[Records from a data source]
============================================================

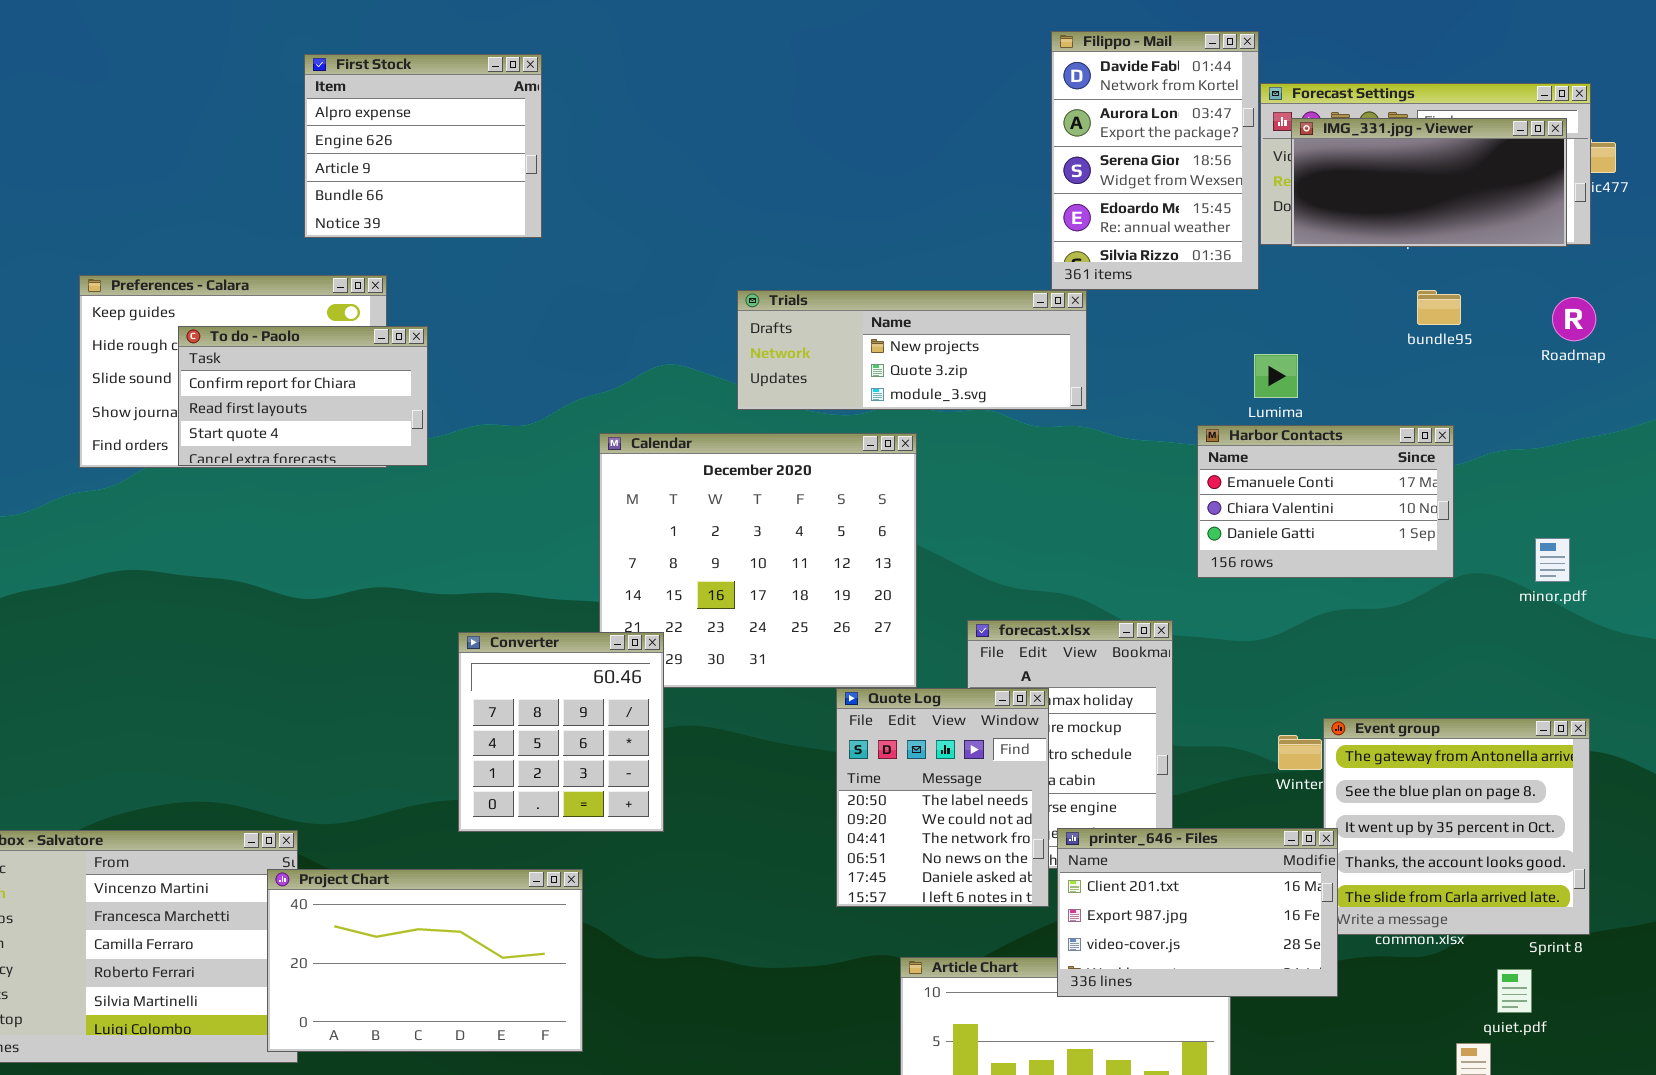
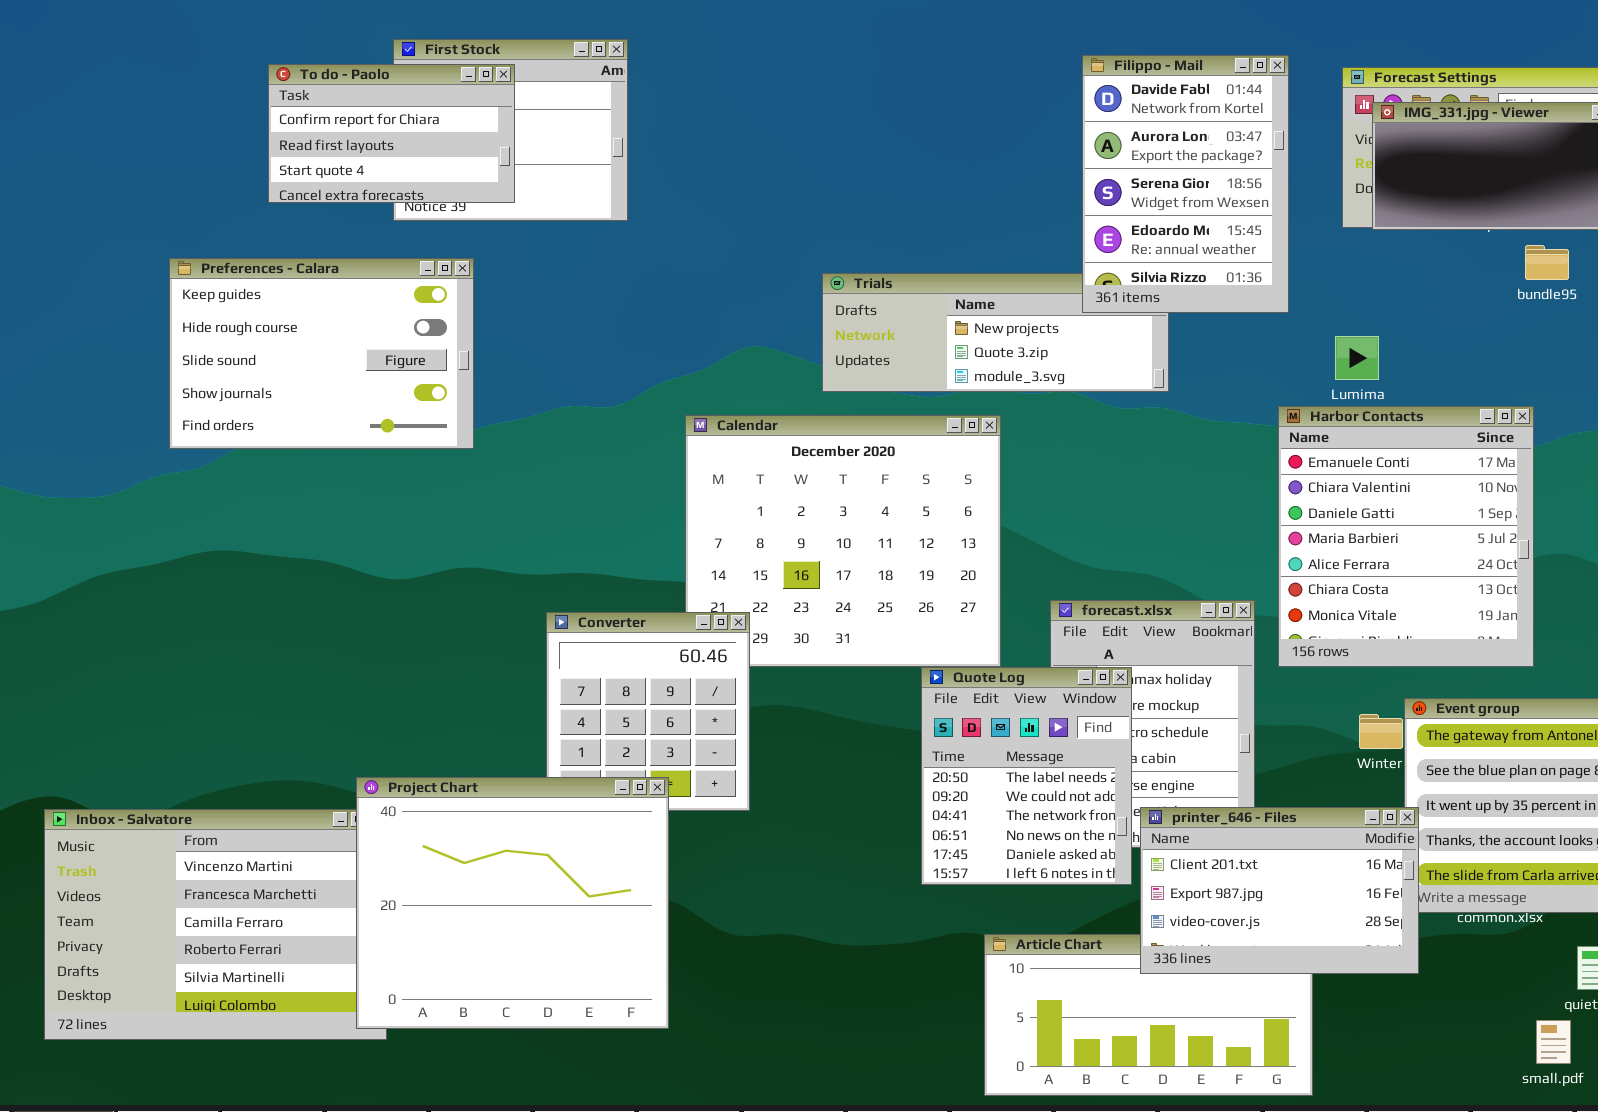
Filippo - Mail: [1051,31,1259,290] -> [1082,55,1289,313], moved
bundle95: [1417,290,1461,325] -> [1525,245,1569,280], moved
To do - Paolo: [178,326,428,466] -> [268,64,515,203], moved
Harbor Contacts: [1197,425,1454,578] -> [1278,406,1534,667], resized
Project Chart: [267,869,583,1052] -> [356,777,669,1029], resized

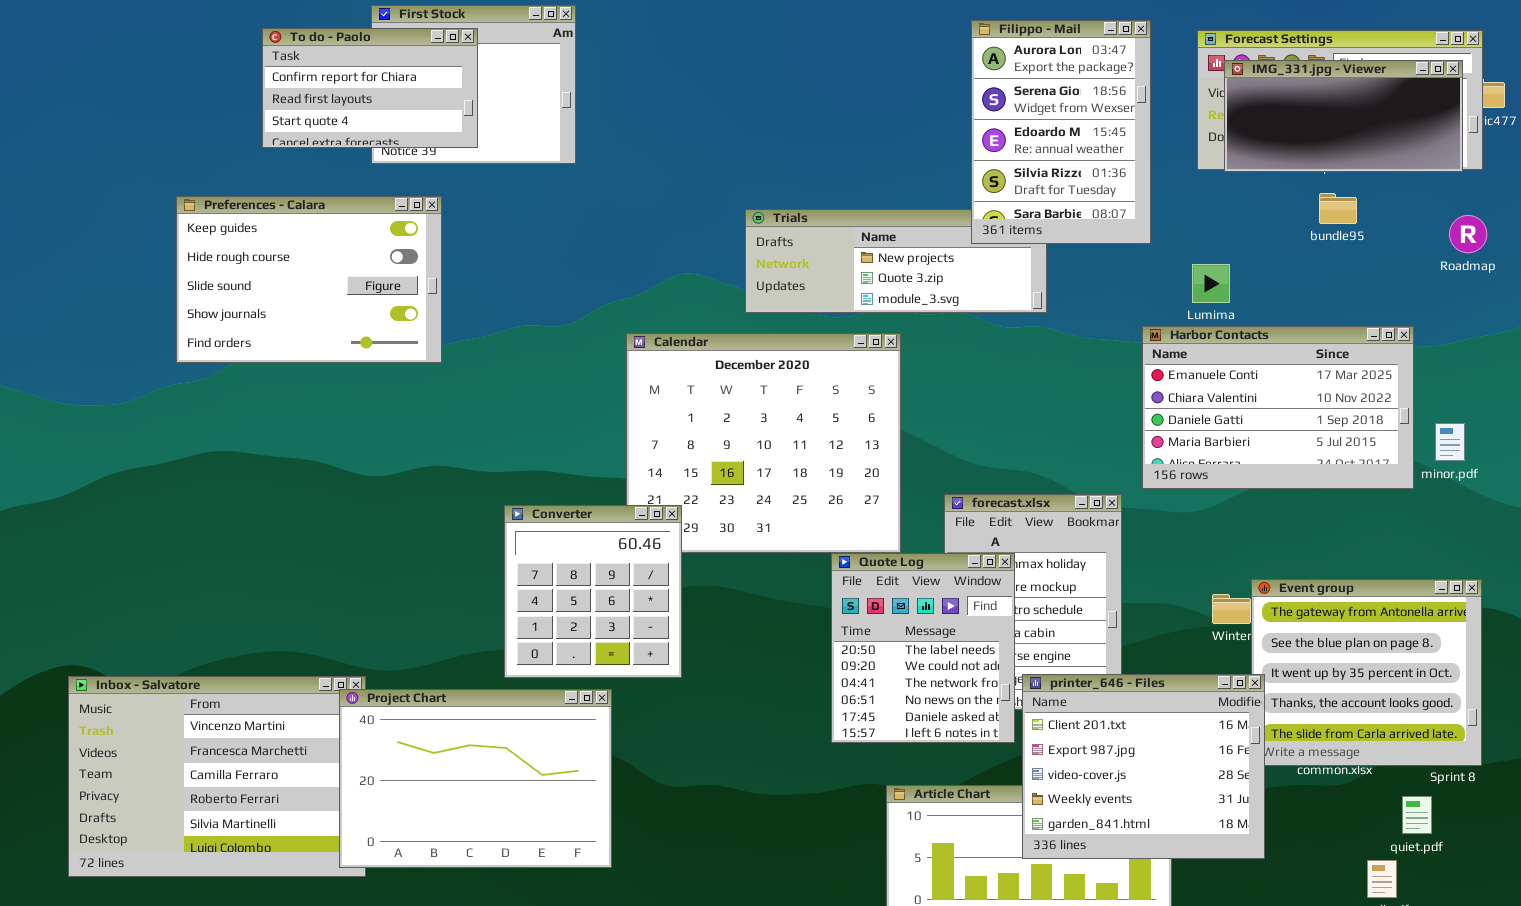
Filippo - Mail: [1082,55,1289,313] -> [971,20,1151,244], scrolled down 1 row
bundle95: [1525,245,1569,280] -> [1319,193,1357,224], moved
Harbor Contacts: [1278,406,1534,667] -> [1142,326,1414,489], resized
Project Chart: [356,777,669,1029] -> [339,689,612,868], resized
printer_646 - Files: [1140,807,1419,974] -> [1022,674,1265,859], resized

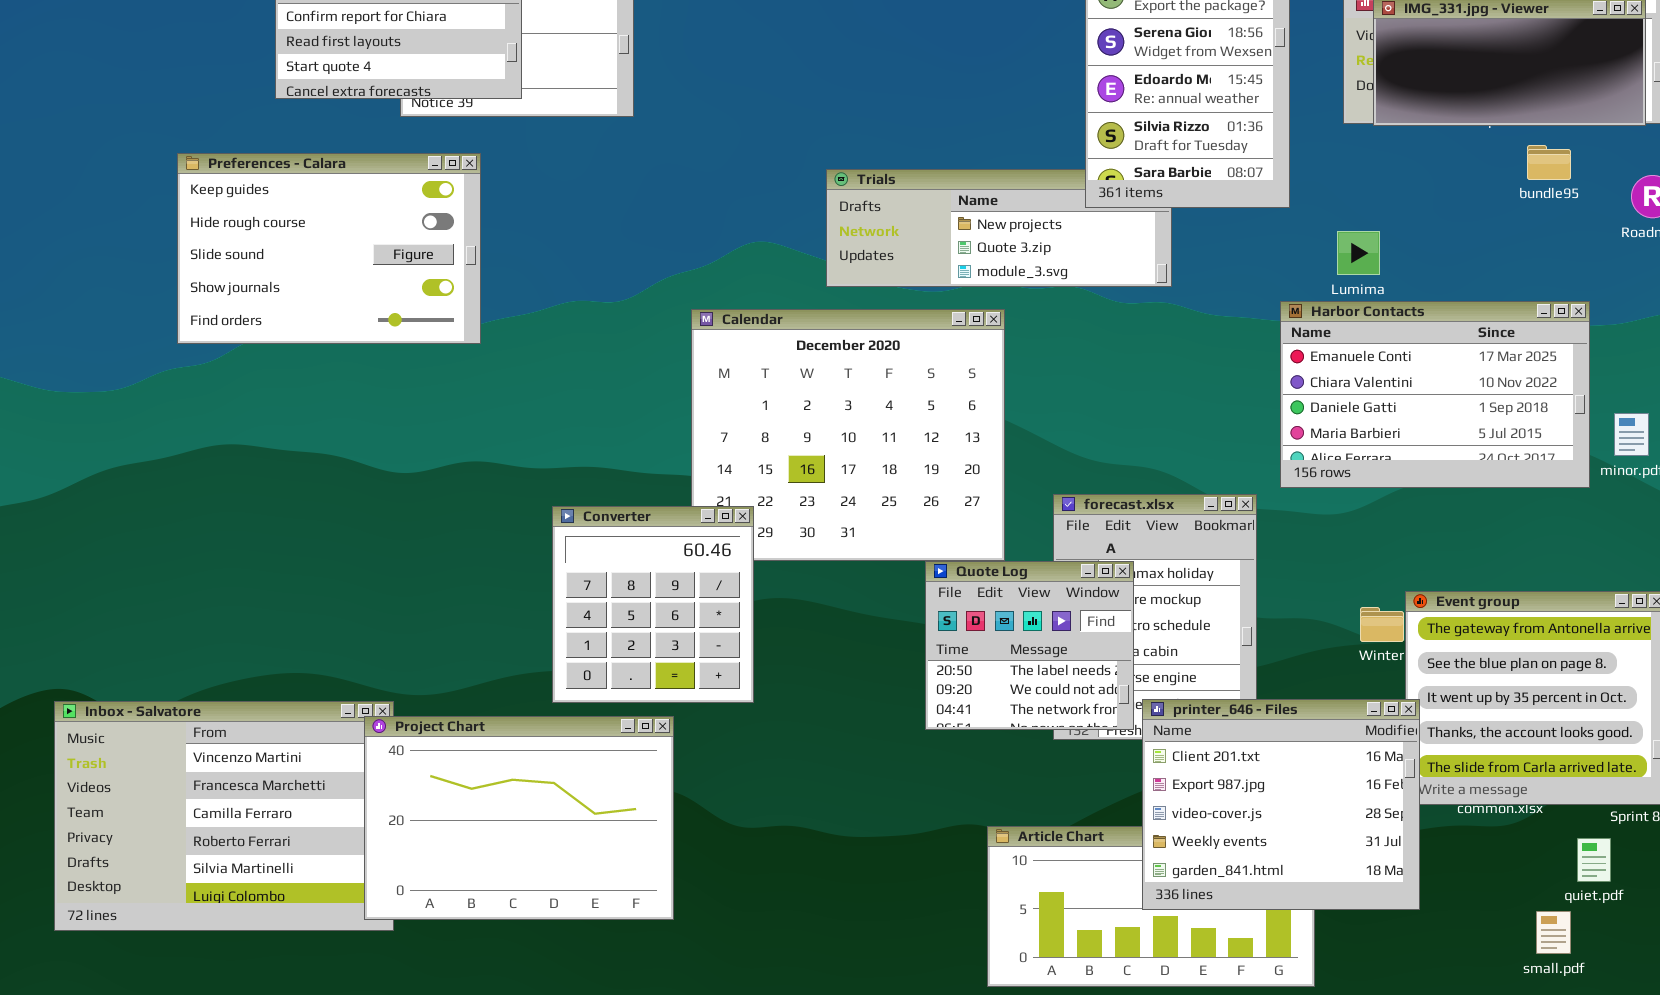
bundle95: [1319,193,1357,224] -> [1527,145,1571,180], moved
Quote Log: [831,553,1015,743] -> [925,561,1134,730], resized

============================================================

WHAT THE EXERCISE ASKS:
An exact copy of every line from the one containing "bundle95: [1319,193,1357,224] ->" through the last line of the entries is required; please add nothing.

COMPLETED EXERCISE:
bundle95: [1319,193,1357,224] -> [1527,145,1571,180], moved
Quote Log: [831,553,1015,743] -> [925,561,1134,730], resized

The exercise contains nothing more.